Data for the task –
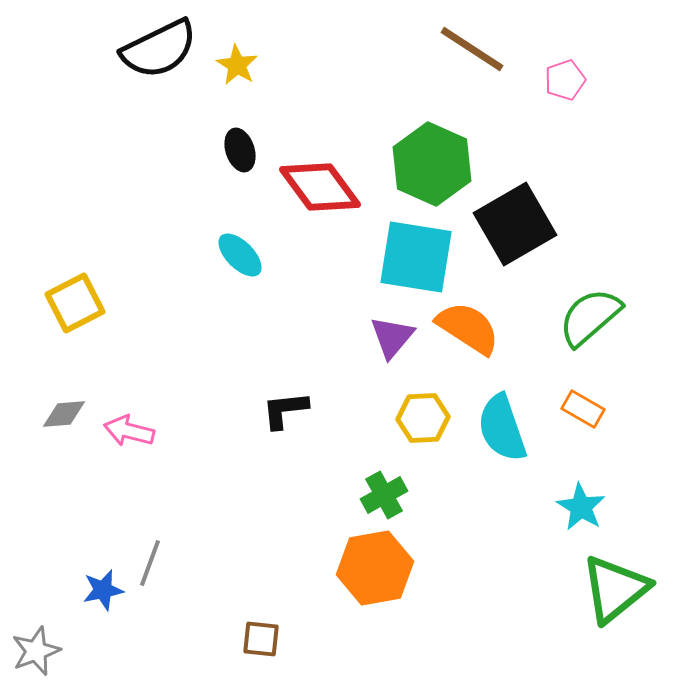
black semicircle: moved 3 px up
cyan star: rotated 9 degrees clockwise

---

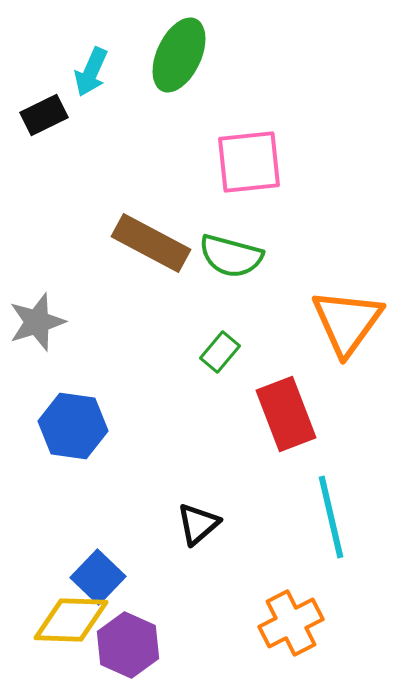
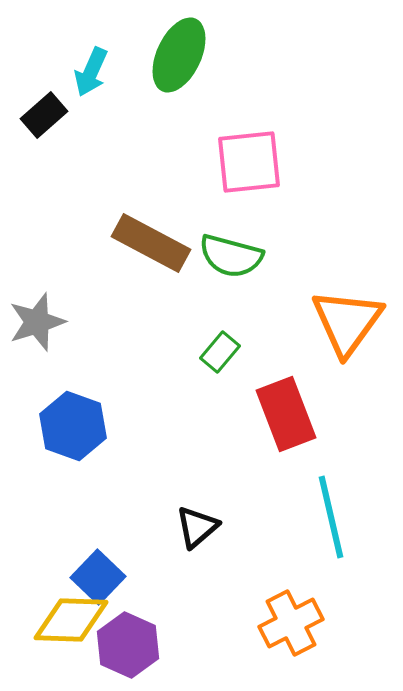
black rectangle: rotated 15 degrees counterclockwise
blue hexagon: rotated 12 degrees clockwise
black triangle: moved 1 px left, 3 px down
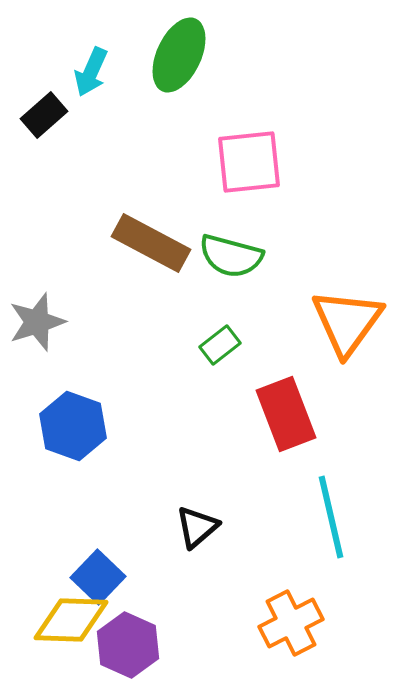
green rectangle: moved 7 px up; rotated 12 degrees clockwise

Exercise prompt –
Retype the lines from the one containing "black semicircle: moved 3 px up" up to and including the one containing "cyan star: rotated 9 degrees clockwise", character for character.

The completed task –
black semicircle: moved 3 px up
cyan star: rotated 9 degrees clockwise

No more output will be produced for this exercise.